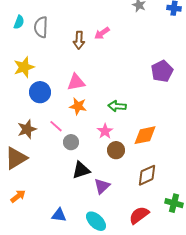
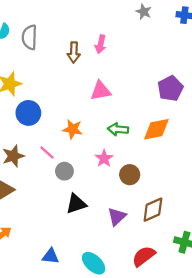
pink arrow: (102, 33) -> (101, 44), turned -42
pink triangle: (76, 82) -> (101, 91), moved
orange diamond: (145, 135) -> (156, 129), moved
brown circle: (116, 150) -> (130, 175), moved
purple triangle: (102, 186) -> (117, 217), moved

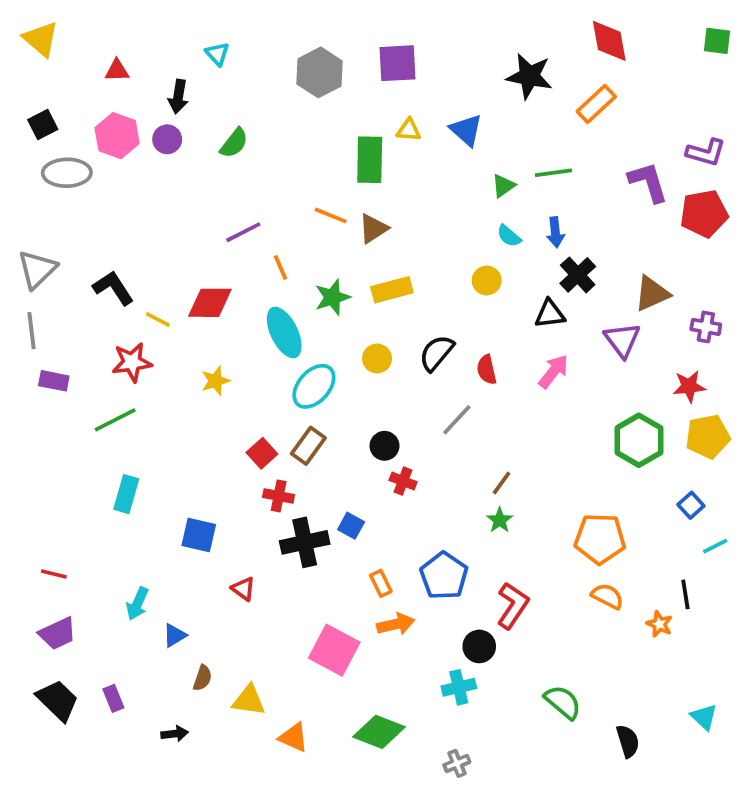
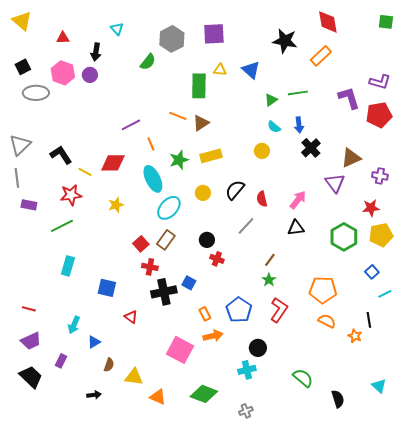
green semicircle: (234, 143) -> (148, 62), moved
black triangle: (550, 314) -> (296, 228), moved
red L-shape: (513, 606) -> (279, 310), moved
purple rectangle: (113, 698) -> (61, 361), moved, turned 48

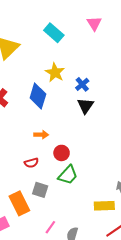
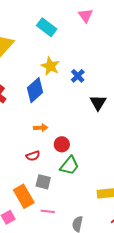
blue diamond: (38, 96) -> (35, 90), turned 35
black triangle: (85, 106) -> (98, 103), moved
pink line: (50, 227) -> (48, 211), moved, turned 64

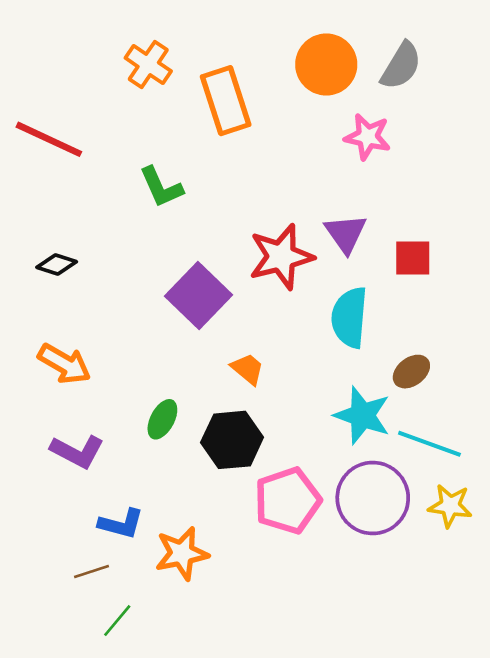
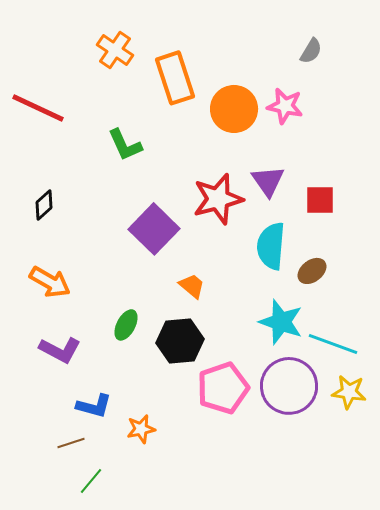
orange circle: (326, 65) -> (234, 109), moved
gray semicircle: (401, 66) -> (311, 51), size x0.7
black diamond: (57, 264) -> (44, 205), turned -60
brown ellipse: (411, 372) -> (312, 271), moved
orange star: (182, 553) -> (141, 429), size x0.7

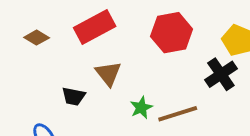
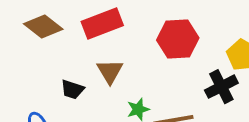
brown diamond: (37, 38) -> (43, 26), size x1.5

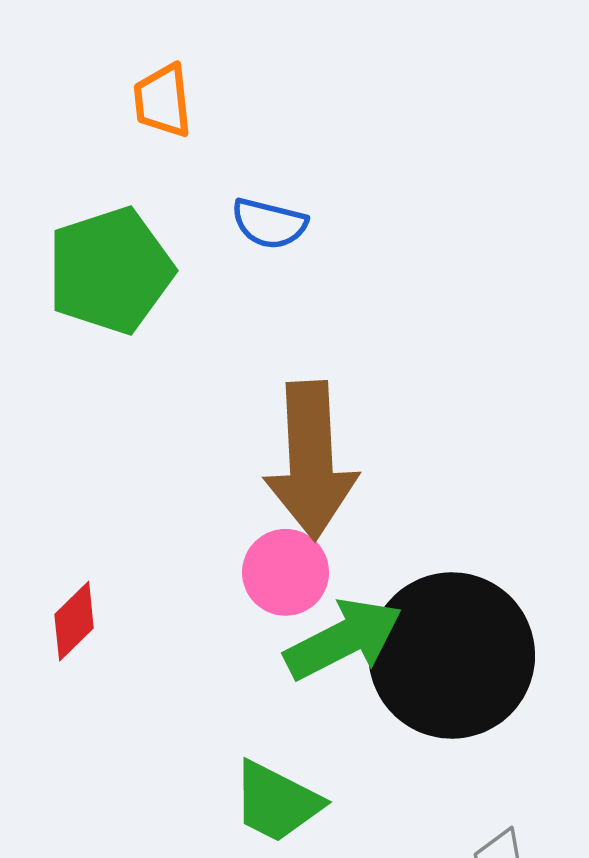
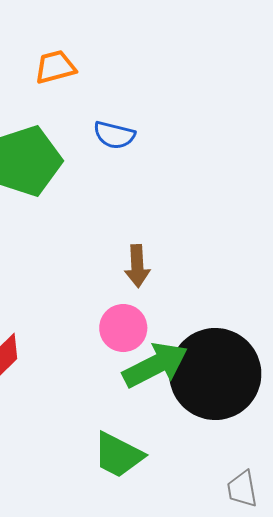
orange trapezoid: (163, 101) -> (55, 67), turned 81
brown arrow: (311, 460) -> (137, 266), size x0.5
# # # #
> EXERCISE DESCRIPTION
Once the pictures are removed, output the entries above exactly as given.

> RESULT FOR THIS EXERCISE
pink arrow: (102, 33) -> (101, 44), turned -42
pink triangle: (76, 82) -> (101, 91), moved
orange diamond: (145, 135) -> (156, 129), moved
brown circle: (116, 150) -> (130, 175), moved
purple triangle: (102, 186) -> (117, 217), moved

green semicircle: (234, 143) -> (148, 62), moved
black triangle: (550, 314) -> (296, 228), moved
red L-shape: (513, 606) -> (279, 310), moved
purple rectangle: (113, 698) -> (61, 361), moved, turned 48

blue diamond: (38, 96) -> (35, 90), turned 35
black triangle: (85, 106) -> (98, 103), moved
pink line: (50, 227) -> (48, 211), moved, turned 64

orange circle: (326, 65) -> (234, 109), moved
gray semicircle: (401, 66) -> (311, 51), size x0.7
black diamond: (57, 264) -> (44, 205), turned -60
brown ellipse: (411, 372) -> (312, 271), moved
orange star: (182, 553) -> (141, 429), size x0.7

brown diamond: (37, 38) -> (43, 26), size x1.5

orange trapezoid: (163, 101) -> (55, 67), turned 81
brown arrow: (311, 460) -> (137, 266), size x0.5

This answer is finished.